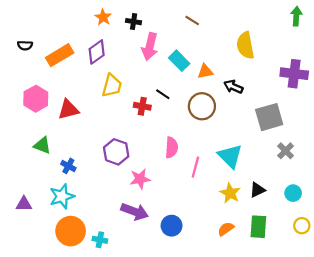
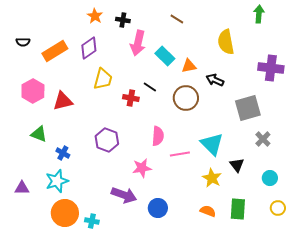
green arrow: (296, 16) -> (259, 14), moved
pink line: (195, 167) -> (180, 154), turned 66
pink star: (140, 179) -> (142, 168), moved
black triangle: (257, 190) -> (237, 165), moved, turned -42
orange semicircle: (226, 229) -> (208, 211), turned 56

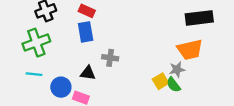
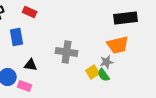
blue rectangle: (86, 32) -> (17, 37), moved
gray cross: (110, 58) -> (67, 52), moved, size x1.5

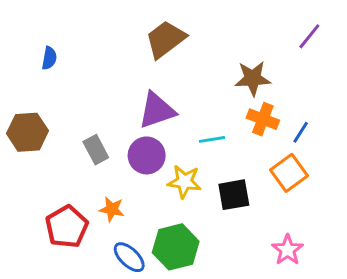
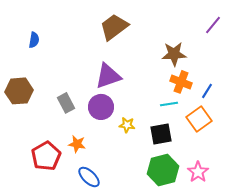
cyan line: (212, 139) -> (169, 104), moved
yellow star: (184, 182) -> (127, 125), size x0.7
green hexagon: (176, 247) -> (163, 170), moved

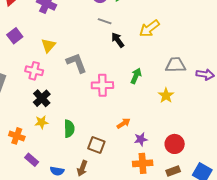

* ASSIGNMENT
Print exactly, and only, the lines from the line containing "orange semicircle: (226, 229)" to the last line of the material above, with every picture left out.

* ANSWER FOR THE TASK
orange semicircle: (226, 229) -> (208, 211), turned 56

blue rectangle: (86, 32) -> (17, 37), moved
gray cross: (110, 58) -> (67, 52), moved, size x1.5

cyan line: (212, 139) -> (169, 104), moved
yellow star: (184, 182) -> (127, 125), size x0.7
green hexagon: (176, 247) -> (163, 170), moved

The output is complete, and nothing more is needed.